» **What you should do**: Copy out every line of the listing that contains the string "kern". Matching is case-sensitive.

» **Exercise input**:

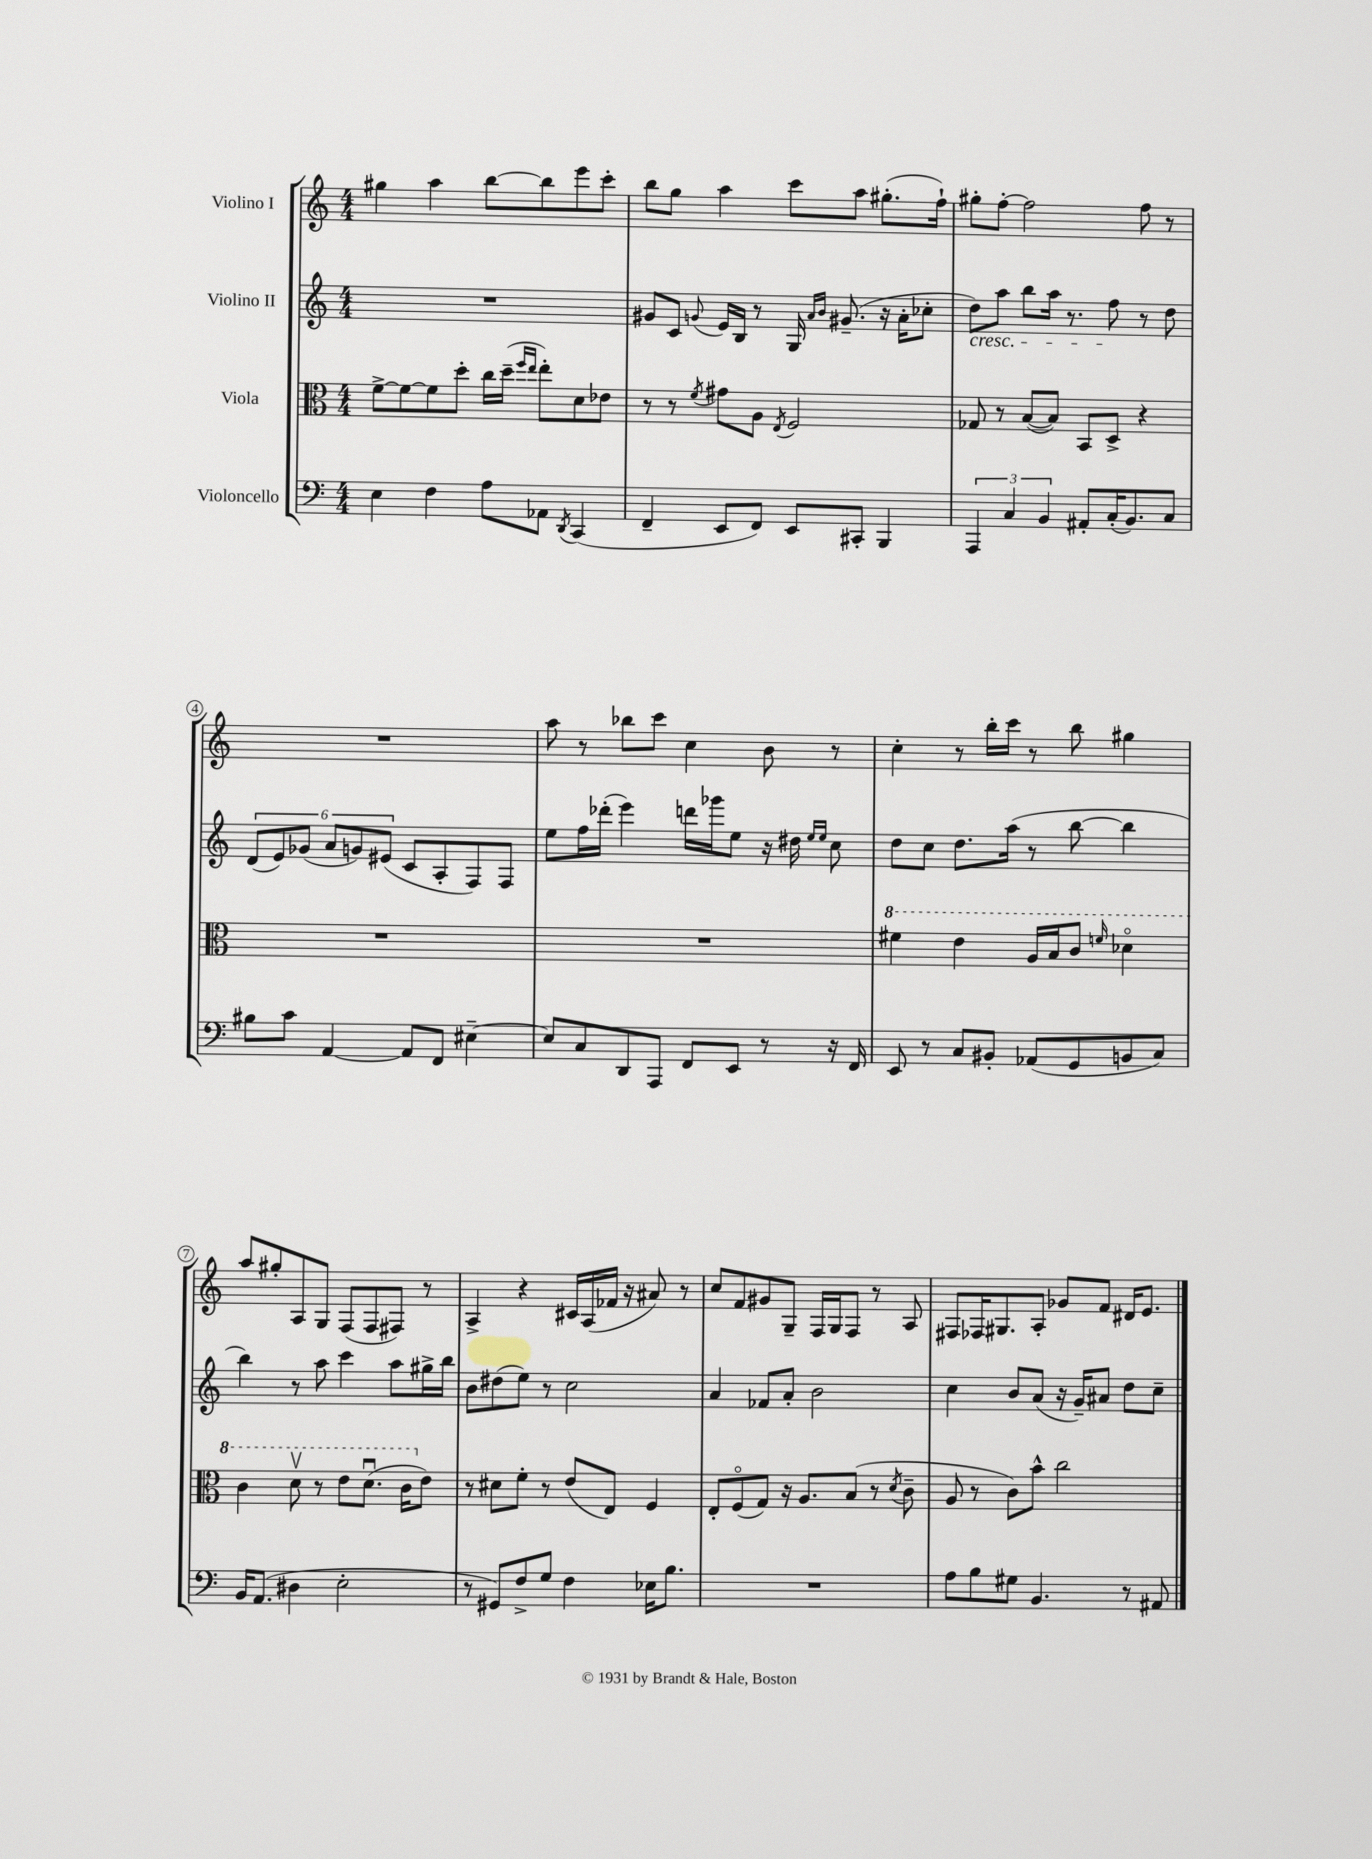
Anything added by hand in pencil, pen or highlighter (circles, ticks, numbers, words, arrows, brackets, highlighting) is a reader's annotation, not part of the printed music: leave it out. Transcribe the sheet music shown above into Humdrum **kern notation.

**kern	**kern	**kern	**kern
*part4	*part3	*part2	*part1
*staff4	*staff3	*staff2	*staff1
*I"Violoncello	*I"Viola	*I"Violino II	*I"Violino I
*clefF4	*clefC3	*clefG2	*clefG2
*k[]	*k[]	*k[]	*k[]
*M4/4	*M4/4	*M4/4	*M4/4
=1	=1	=1	=1
4E\	[8f^\L	1r	4gg#X\
.	8f\_	.	.
4F\	8f\]	.	4aa\
.	8dd'\J	.	.
8A\L	16cc\LL	.	[8bb\L
.	(16dd~\JJ	.	.
.	16qqff/LL	.	.
.	16qqee/JJ	.	.
8AA-X\J	8ee'\L)	.	8bb\]
8qDD/	.	.	.
(4CC/	8d\	.	8eee\
.	8e-X\J	.	8ccc'\J
=2	=2	=2	=2
4FF~/	8r	8g#X/L	8bb\L
.	8r	8c/J	8gg\J
.	8qf/	8qqgn/	.
8EE/L	8g#X\L	16e/LL	4aa\
.	.	16B/JJ	.
8FF/J)	8A\J	8r	.
.	8qE/	.	.
8EE/L	2F/	16G/	8ccc\L
.	.	16qqa/LL	.
.	.	16qqb/JJ	.
.	.	(8.g#X~/	.
8CC#X'/J	.	.	8aa\J
4BBB/	.	16r	(8.gg#X'\L
.	.	16a'\KL	.
.	.	8cc-X'\J	.
.	.	.	16ff`\Jk)
=3	=3	=3	=3
!	!	!LO:TX:b:i:t=cresc.	!
6AAA/	8G-X/	8dd\L)	8gg#X'\L
.	8r	8aa\J	[8ff'\J
6C/	.	.	.
.	([8B/L	8bb\L	2ff\]
6BB/	.	.	.
.	8B/J])	16aa\Jk	.
.	.	8.r	.
8AA#X'/L	8BB/L	.	.
(16C'/K	8D^/J	8ff\	.
8.BB/)	.	.	.
.	4r	8r	8ff\
8C/J	.	8dd\	8r
!!LO:LB:g=z
=4	=4	=4	=4
8B#X\L	1r	(12d/L	1r
.	.	12e/)	.
8c\J	.	.	.
.	.	(12g-X/J	.
[4AA/	.	12a/L	.
.	.	12gn/)	.
.	.	(12e#X/J	.
8AA/L]	.	8c/L	.
8FF/J	.	8A'/	.
[4E#X~\	.	8F/)	.
.	.	8F/J	.
=5	=5	=5	=5
8E#/L]	1r	8ee\L	8aa\
8C/	.	16ff\L	8r
.	.	(16ddd-X'\JJ	.
8DD/	.	4eee\)	8bb-X\L
8AAA/J	.	.	8ccc\J
8FF/L	.	16dddn\LL	4cc\
.	.	16ggg-X\J	.
8EE/J	.	8ee\J	.
8r	.	16r	8b\
.	.	16dd#X\	.
.	.	16qqee/LL	.
.	.	16qqee/JJ	.
16r	.	8cc\	8r
16FF/	.	.	.
=6	=6	=6	=6
*	*8va	*	*
8EE/	4ff#X\	8dd\L	4cc'\
8r	.	8cc\J	.
8C/L	4ee\	8.dd\L	8r
8BB#X'/J	.	.	16bb'\LL
.	.	(16aa\Jk	16ccc\JJ
(8AA-X/L	16a/LL	8r	8r
.	16b/J	.	.
8GG/	8cc/J	[8bb\	8bb\
.	16qqffn/	.	.
8BBn/	4dd-X\	4bb\]	4gg#X\
8C/J)	.	.	.
!!LO:LB:g=z
=7	=7	=7	=7
16BB/KL	4cc\	4bb\)	8aa/L
(8.AA/J	.	.	.
.	.	.	8gg#X'/
4D#X\	8ddv\	8r	8A/
.	8r	8aa\	8G/J
2E'\	8ee\L	4ccc\	(8F/L
.	(8.ddu\J	.	8F/
.	.	8aa\L	8F#X/J)
.	16cc\KL	.	.
*	*X8va	*	*
.	8e\J)	16gg#X^\L	8r
.	.	16bb\JJ	.
=8	=8	=8	=8
8r	8r	8b\L	4A^/
8GG#X/L)	8d#X\L	(8dd#X\	.
8F^/	8f'\J	8ee\J)	4r
8G/J	8r	8r	.
4F\	(8e/L	2cc\	16c#X/LL
.	.	.	(16A/
.	8E/J)	.	16f-X/JJ
.	.	.	16r
16E-X\KL	4F/	.	8a#X/)
8.B\J	.	.	.
.	.	.	8r
=9	=9	=9	=9
1r	8E'/L	4a/	8cc/L
.	(8F/	.	8f/
.	8G/J)	8f-X/L	8g#X/
.	16r	8a'/J	8G~/J
.	8.A/L	.	.
.	.	2b\	16F/LL
.	.	.	16G/J
.	(8B/J	.	8F/J
.	8r	.	8r
.	8qd/	.	.
.	8c~\	.	8A/
=10	=10	=10	=10
8A\L	8A/	4cc\	8F#X/L
8B\	8r	.	16F-X/K
.	.	.	8.G#X/
8G#X\J	8c\L)	8b/L	.
4.BB/	8b^^\J	(8a/J	8A'/J
.	2cc\	16r	8g-X/L
.	.	16g~/KL)	.
.	.	8a#X/J	8f/J
8r	.	8dd\L	16d#X/KL
.	.	.	8.e/J
8AA#X/	.	8cc~\J	.
==	==	==	==
*-	*-	*-	*-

» **Answer in full**:
Anything added by hand in pencil, pen or highlighter (circles, ticks, numbers, words, arrows, brackets, highlighting) is a reader's annotation, not part of the printed music: leave it out. Transcribe the sheet music shown above into Humdrum **kern notation.
**kern	**kern	**kern	**kern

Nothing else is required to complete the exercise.